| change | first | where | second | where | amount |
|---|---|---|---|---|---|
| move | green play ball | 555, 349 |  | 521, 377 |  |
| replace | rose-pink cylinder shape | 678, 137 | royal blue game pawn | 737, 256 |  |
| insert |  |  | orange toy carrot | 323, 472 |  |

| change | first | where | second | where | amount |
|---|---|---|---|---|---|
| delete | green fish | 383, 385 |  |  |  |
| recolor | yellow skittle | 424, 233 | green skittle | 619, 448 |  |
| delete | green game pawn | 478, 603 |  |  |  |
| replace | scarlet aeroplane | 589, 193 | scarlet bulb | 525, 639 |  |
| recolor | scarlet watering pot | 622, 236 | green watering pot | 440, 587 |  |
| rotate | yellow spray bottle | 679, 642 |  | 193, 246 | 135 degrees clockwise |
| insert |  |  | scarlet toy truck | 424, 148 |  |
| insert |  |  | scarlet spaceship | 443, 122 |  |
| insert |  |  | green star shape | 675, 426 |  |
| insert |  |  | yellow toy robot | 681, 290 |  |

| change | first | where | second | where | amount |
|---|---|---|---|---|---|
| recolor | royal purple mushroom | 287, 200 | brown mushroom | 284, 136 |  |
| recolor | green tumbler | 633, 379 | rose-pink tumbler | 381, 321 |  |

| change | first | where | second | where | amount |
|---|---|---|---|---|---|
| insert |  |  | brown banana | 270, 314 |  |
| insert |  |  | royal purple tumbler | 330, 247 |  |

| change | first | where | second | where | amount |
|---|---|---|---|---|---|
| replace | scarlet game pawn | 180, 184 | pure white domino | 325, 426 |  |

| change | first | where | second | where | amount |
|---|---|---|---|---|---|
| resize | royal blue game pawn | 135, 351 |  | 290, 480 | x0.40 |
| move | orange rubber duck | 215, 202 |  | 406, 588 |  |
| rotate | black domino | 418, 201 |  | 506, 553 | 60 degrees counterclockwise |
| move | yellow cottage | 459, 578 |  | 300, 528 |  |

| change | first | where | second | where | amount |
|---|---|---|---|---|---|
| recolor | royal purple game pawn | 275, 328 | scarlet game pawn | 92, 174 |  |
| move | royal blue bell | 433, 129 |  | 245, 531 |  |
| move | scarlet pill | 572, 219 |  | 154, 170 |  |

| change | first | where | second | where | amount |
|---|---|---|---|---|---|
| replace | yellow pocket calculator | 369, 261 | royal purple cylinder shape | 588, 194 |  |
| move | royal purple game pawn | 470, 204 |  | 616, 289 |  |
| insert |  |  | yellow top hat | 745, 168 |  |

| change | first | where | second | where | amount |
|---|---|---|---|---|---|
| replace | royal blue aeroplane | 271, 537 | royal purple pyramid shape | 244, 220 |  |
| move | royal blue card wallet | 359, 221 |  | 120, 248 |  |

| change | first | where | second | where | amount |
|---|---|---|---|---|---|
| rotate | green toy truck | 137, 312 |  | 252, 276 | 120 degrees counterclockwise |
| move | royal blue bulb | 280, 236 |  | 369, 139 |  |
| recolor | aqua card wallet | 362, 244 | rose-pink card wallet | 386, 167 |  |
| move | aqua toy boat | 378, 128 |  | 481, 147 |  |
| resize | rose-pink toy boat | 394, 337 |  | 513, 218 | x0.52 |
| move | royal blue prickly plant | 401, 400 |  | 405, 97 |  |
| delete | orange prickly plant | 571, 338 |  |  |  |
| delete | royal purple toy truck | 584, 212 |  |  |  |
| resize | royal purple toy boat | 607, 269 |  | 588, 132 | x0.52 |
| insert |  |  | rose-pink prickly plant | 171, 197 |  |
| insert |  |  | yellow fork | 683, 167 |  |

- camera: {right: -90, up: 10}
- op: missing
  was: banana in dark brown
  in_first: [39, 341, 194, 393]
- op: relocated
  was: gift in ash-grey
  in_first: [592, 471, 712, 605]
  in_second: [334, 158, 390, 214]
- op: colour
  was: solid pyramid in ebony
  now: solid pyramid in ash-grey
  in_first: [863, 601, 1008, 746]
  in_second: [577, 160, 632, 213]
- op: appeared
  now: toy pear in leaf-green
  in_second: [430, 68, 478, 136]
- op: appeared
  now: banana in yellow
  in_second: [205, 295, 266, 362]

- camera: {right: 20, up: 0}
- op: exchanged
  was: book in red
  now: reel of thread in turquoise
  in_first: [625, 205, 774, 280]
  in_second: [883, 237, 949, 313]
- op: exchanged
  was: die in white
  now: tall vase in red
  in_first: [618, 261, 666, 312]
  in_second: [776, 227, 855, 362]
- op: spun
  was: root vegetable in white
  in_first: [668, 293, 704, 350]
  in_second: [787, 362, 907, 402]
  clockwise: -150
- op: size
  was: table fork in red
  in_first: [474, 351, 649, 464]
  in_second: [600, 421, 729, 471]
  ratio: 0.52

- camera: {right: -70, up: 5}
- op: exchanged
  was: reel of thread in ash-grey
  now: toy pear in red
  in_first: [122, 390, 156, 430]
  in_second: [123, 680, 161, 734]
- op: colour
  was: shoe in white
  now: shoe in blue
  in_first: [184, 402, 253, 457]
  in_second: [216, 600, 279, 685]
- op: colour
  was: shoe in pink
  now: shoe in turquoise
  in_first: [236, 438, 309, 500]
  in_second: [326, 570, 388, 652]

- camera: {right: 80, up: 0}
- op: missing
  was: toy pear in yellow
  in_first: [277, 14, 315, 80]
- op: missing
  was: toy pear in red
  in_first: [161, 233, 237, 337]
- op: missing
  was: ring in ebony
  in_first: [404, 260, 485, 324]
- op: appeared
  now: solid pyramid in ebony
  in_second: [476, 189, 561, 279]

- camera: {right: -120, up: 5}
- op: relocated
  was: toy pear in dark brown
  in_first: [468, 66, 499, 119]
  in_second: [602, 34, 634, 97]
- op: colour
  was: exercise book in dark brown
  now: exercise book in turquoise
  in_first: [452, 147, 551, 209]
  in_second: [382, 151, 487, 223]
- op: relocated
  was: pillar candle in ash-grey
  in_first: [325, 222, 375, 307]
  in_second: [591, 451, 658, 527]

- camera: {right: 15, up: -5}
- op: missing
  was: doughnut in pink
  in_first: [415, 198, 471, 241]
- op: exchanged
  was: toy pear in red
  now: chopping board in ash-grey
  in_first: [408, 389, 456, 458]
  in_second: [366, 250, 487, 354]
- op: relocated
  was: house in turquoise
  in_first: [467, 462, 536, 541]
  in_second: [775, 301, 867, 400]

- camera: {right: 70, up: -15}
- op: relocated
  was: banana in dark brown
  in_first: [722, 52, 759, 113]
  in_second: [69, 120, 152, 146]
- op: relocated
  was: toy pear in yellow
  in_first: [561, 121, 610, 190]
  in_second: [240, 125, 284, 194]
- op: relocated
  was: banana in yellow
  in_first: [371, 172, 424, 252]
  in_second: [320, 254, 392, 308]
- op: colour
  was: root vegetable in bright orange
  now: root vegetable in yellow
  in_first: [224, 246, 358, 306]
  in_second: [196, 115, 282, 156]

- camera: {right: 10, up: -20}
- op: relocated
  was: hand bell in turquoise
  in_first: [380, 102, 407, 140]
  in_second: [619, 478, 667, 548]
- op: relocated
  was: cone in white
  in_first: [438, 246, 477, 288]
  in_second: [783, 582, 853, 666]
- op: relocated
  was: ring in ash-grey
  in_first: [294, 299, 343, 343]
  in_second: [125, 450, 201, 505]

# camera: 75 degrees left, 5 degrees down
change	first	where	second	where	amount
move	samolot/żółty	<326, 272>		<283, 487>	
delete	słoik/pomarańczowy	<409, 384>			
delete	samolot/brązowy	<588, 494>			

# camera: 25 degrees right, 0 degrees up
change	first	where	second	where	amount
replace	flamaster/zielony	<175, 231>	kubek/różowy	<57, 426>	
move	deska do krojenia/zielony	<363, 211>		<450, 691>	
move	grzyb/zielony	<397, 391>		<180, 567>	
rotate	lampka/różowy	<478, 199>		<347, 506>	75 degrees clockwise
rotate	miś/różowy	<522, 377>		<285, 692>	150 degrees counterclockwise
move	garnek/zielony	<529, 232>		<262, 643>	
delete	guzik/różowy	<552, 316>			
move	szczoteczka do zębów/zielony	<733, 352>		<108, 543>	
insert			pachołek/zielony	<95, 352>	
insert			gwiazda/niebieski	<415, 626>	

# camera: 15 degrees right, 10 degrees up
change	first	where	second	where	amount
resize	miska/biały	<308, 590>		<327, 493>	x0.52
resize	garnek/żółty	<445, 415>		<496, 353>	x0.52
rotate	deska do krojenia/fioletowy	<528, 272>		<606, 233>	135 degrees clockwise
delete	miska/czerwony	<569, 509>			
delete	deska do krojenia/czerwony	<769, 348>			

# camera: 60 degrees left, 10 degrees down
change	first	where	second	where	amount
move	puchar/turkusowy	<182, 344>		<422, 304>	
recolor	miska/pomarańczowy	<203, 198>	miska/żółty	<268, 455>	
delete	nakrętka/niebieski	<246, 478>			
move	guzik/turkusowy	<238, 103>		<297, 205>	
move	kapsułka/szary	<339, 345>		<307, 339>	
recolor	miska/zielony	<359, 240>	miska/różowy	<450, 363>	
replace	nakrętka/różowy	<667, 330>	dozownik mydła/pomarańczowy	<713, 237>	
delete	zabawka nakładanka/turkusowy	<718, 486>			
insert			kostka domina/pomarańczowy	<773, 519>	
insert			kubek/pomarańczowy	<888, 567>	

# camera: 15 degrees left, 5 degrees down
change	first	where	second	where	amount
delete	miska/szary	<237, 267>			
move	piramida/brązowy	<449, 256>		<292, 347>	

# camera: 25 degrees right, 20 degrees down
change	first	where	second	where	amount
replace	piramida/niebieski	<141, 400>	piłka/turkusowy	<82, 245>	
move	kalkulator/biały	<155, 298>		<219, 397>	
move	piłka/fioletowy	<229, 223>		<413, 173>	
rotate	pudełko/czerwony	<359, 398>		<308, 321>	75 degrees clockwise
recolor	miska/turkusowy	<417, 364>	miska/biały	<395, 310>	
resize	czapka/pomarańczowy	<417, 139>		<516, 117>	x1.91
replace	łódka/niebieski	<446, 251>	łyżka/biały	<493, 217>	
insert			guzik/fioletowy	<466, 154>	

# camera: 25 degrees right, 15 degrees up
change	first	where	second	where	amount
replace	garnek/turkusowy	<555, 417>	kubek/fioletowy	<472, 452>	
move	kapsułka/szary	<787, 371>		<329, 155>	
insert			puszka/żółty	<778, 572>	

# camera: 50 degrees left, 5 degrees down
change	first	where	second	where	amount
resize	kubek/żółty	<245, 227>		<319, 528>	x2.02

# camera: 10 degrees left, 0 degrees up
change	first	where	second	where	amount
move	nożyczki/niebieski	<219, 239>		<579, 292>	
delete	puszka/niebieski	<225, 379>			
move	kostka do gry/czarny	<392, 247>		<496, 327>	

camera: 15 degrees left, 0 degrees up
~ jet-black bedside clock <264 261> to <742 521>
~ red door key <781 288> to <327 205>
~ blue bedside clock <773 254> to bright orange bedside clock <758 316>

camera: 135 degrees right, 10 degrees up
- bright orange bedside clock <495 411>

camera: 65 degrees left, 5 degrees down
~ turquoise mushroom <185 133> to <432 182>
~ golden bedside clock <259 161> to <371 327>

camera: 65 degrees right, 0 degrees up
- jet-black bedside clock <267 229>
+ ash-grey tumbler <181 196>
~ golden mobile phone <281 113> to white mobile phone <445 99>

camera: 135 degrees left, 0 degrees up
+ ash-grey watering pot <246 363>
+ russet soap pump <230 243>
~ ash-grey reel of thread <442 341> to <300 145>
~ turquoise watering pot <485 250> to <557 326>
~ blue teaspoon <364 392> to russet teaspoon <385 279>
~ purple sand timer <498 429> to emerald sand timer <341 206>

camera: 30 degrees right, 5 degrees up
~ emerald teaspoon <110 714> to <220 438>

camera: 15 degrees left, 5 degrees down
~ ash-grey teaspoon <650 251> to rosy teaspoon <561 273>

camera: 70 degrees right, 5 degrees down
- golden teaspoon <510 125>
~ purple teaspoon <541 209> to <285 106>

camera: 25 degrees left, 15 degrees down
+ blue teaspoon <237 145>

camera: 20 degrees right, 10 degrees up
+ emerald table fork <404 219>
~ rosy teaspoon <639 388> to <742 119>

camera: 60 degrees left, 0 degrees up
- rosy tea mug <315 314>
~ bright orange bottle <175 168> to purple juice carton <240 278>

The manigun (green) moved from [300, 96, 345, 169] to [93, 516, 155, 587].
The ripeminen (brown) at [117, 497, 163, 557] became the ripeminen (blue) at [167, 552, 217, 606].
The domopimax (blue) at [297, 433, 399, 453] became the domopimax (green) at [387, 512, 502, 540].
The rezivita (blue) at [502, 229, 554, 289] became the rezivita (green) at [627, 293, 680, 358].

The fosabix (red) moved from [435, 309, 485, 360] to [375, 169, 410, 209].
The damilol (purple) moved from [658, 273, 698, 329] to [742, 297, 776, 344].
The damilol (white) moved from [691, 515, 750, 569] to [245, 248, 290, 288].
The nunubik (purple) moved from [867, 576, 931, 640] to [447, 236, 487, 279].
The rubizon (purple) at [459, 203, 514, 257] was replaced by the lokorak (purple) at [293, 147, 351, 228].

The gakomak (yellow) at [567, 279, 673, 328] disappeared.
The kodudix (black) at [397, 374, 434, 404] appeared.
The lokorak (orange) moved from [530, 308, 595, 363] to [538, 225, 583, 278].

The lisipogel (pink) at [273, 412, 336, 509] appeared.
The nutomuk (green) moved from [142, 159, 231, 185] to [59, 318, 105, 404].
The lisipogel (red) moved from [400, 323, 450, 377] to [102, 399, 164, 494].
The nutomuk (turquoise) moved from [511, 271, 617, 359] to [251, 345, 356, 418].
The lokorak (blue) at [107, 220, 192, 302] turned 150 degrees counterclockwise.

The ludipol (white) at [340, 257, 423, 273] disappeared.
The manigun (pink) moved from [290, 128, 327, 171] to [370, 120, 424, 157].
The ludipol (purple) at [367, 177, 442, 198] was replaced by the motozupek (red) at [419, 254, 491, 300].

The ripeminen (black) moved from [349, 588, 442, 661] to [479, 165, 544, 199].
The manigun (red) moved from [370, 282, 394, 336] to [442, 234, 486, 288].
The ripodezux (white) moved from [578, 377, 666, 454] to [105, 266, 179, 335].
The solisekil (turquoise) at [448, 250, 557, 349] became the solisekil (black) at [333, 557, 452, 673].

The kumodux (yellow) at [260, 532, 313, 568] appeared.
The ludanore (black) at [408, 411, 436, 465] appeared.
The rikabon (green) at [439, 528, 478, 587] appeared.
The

*Instructions for the task:* Copy the records above exactly, please, but only from the first line through the line containing "replace | rose-pink".

*Problem solution:*
| change | first | where | second | where | amount |
|---|---|---|---|---|---|
| move | green play ball | 555, 349 |  | 521, 377 |  |
| replace | rose-pink cylinder shape | 678, 137 | royal blue game pawn | 737, 256 |  |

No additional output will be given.